__WHAT YOU ARE ASKED TO DO__: An exact transcription of the entries is required, with none of the pictures carried over.
[[ MATERIAL SHOWN, beginning ]]
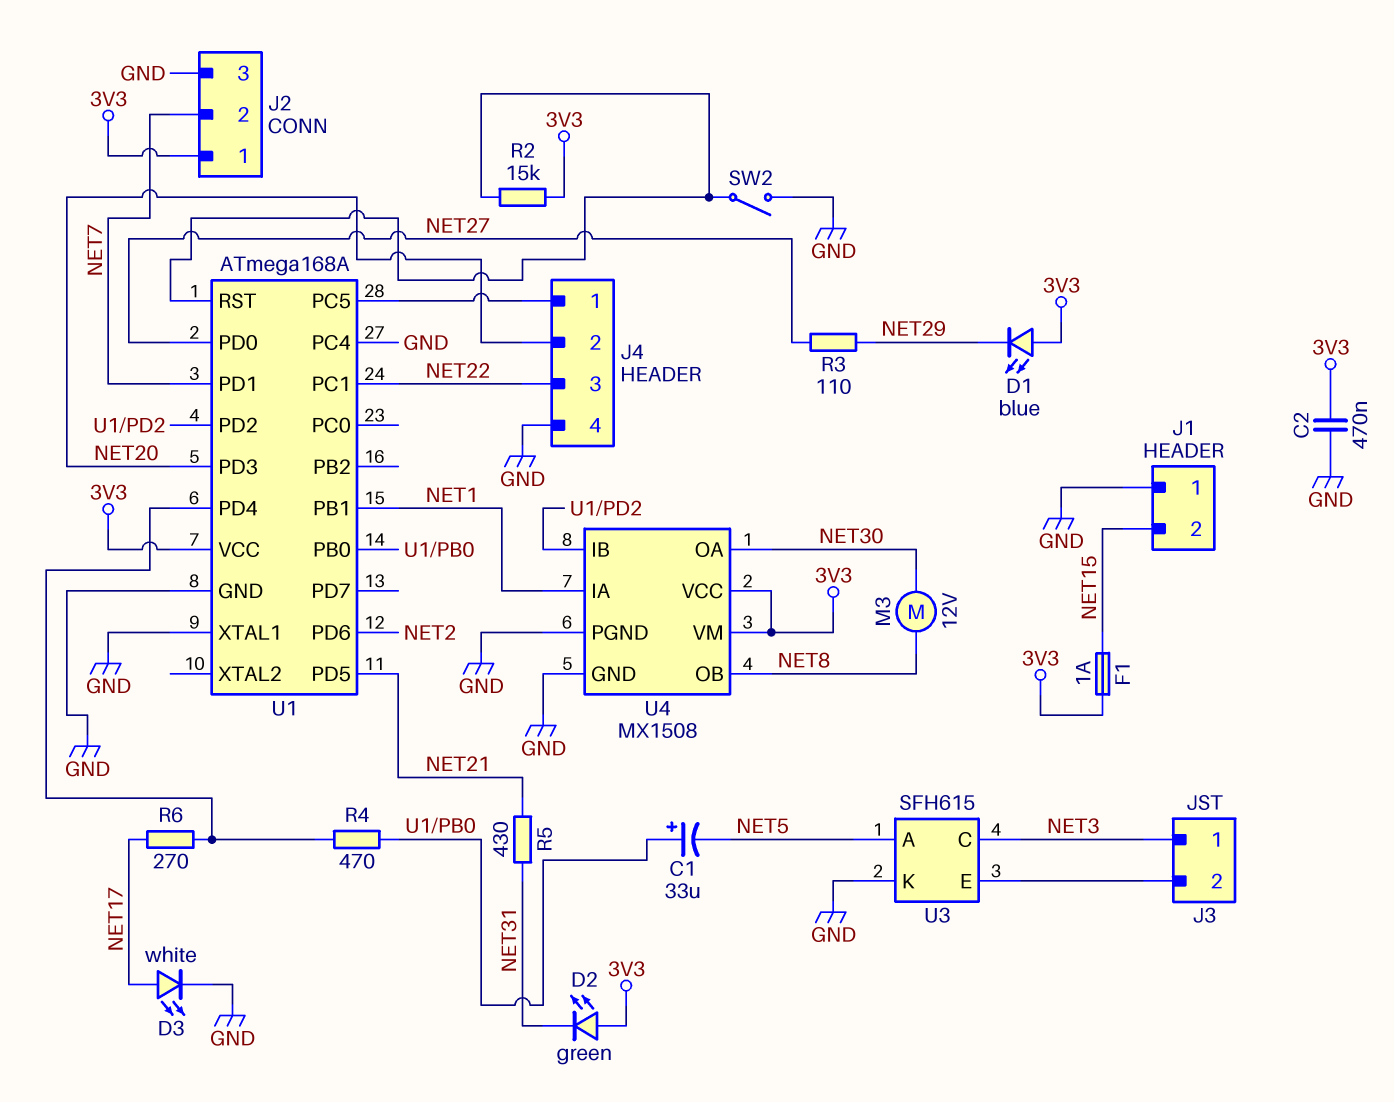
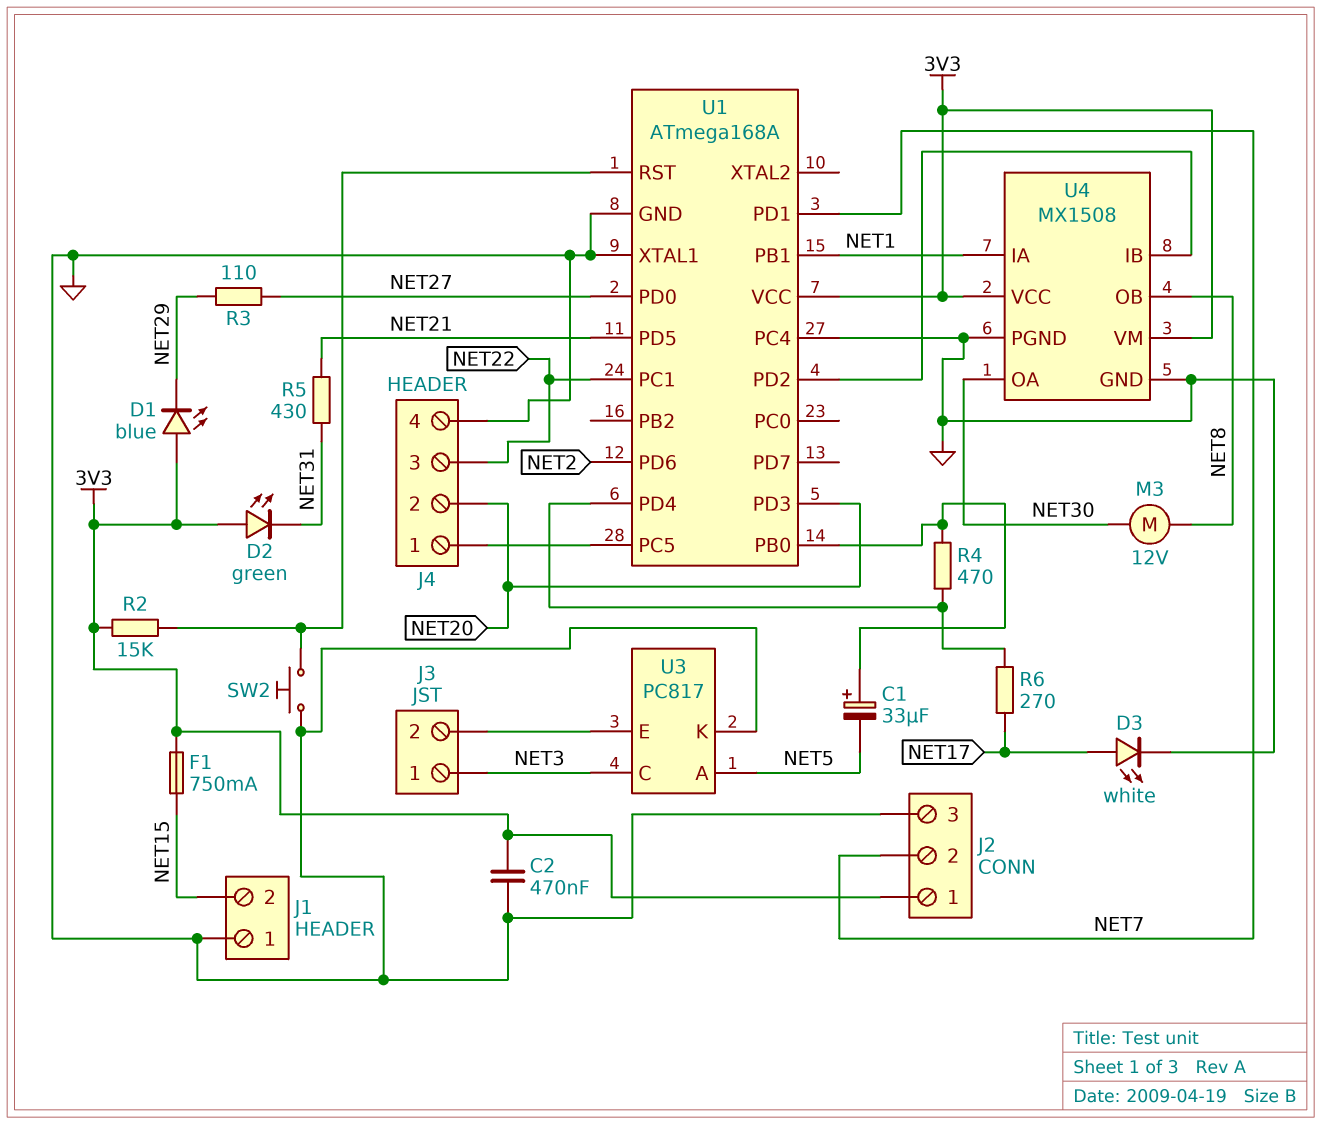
F1: 1A (3V3, NET15) -> 750mA (3V3, NET15)
SW2: switch (GND, U1/RST) -> button (GND, U1/RST)
U3: SFH615 -> PC817

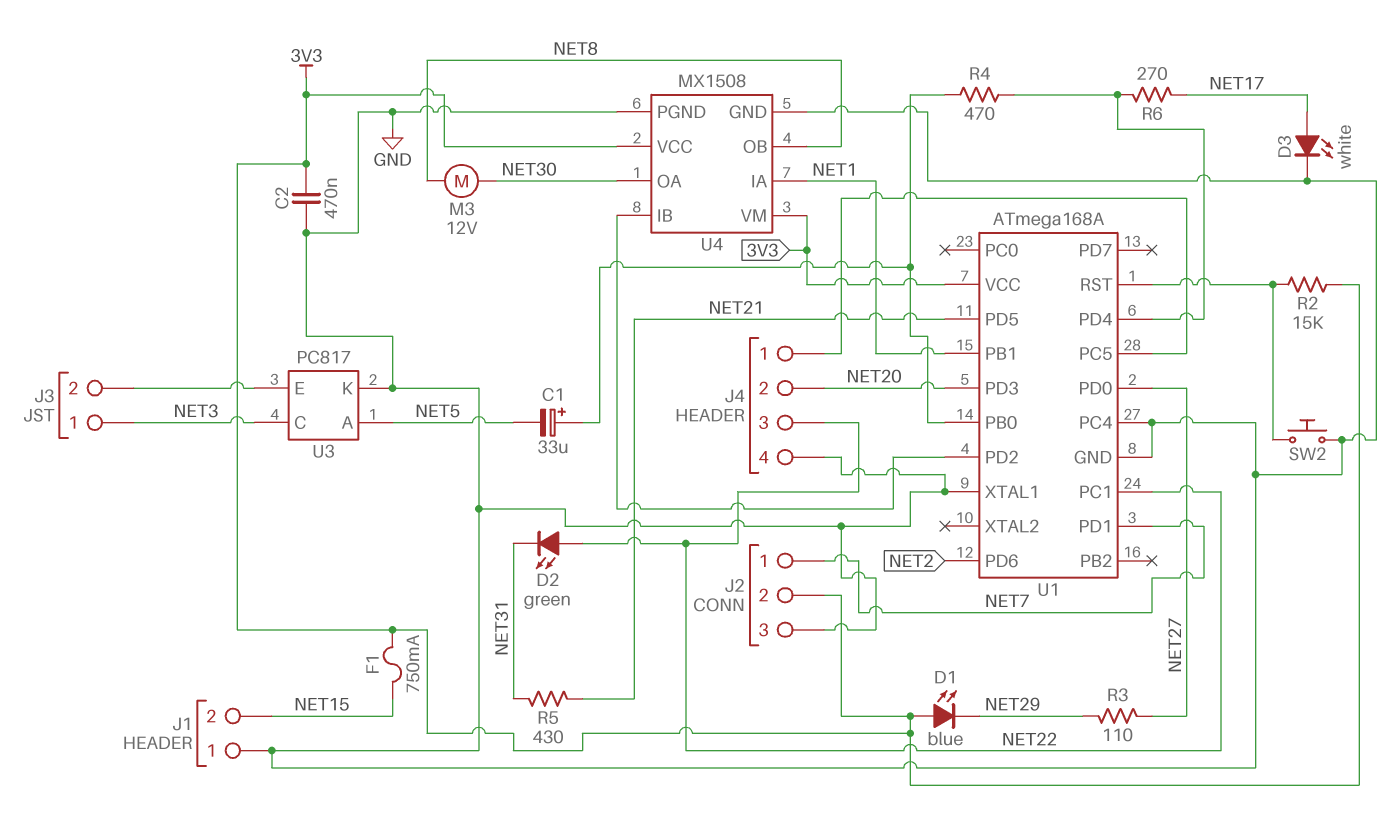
D2: LED green (A 3V3, K NET31) -> LED green (A NET22, K NET31)
J2 pin 1: 3V3 -> NET7
J2 pin 2: NET7 -> 3V3

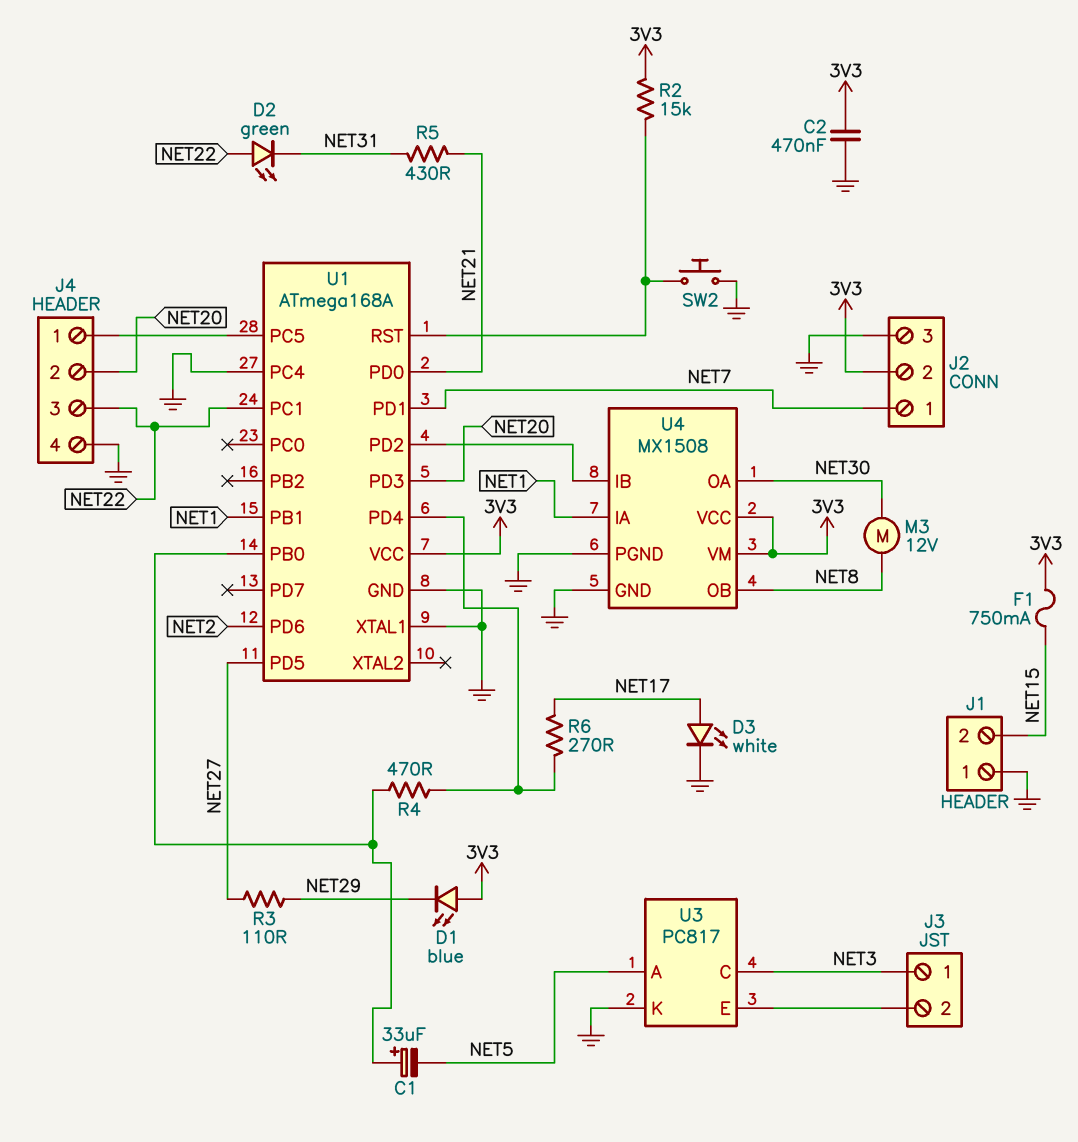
U1 pin PD0: NET27 -> NET21
U1 pin PD5: NET21 -> NET27

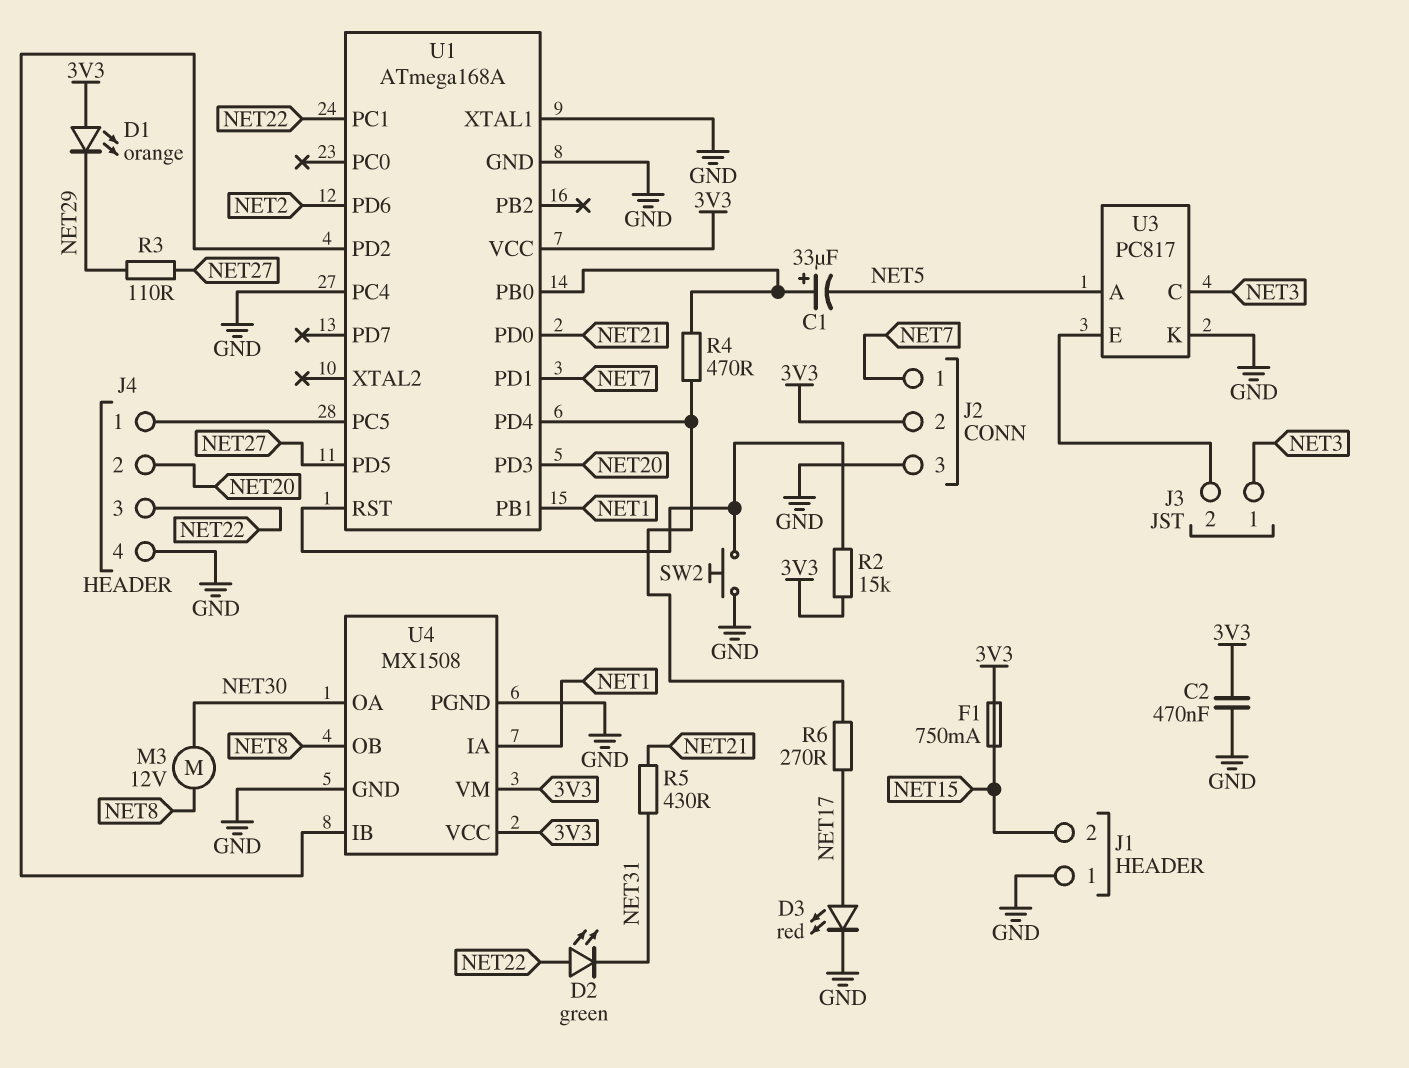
D1: LED blue (A 3V3, K NET29) -> LED orange (A 3V3, K NET29)
D3: LED white (A NET17, K GND) -> LED red (A NET17, K GND)

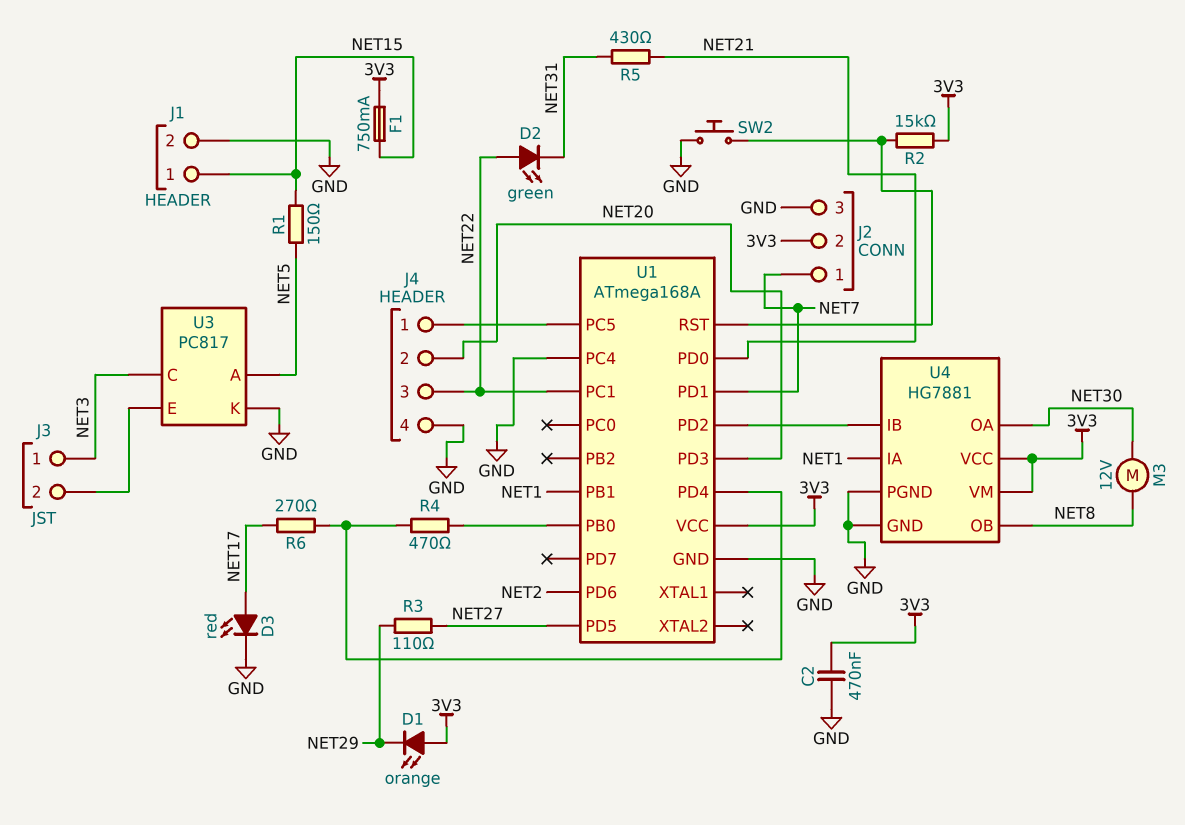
C1: 33uF (plus U1/PB0, minus NET5) -> none
J1 pin 1: GND -> NET15
J1 pin 2: NET15 -> GND
R1: none -> 150 (NET5, NET15)
U1 pin XTAL1: GND -> none
U4: MX1508 -> HG7881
[[ MATERIAL SHOWN, end ]]
__RESPONSE TO THIS EXERCISE__:
F1: 1A (3V3, NET15) -> 750mA (3V3, NET15)
SW2: switch (GND, U1/RST) -> button (GND, U1/RST)
U3: SFH615 -> PC817

D2: LED green (A 3V3, K NET31) -> LED green (A NET22, K NET31)
J2 pin 1: 3V3 -> NET7
J2 pin 2: NET7 -> 3V3

U1 pin PD0: NET27 -> NET21
U1 pin PD5: NET21 -> NET27

D1: LED blue (A 3V3, K NET29) -> LED orange (A 3V3, K NET29)
D3: LED white (A NET17, K GND) -> LED red (A NET17, K GND)

C1: 33uF (plus U1/PB0, minus NET5) -> none
J1 pin 1: GND -> NET15
J1 pin 2: NET15 -> GND
R1: none -> 150 (NET5, NET15)
U1 pin XTAL1: GND -> none
U4: MX1508 -> HG7881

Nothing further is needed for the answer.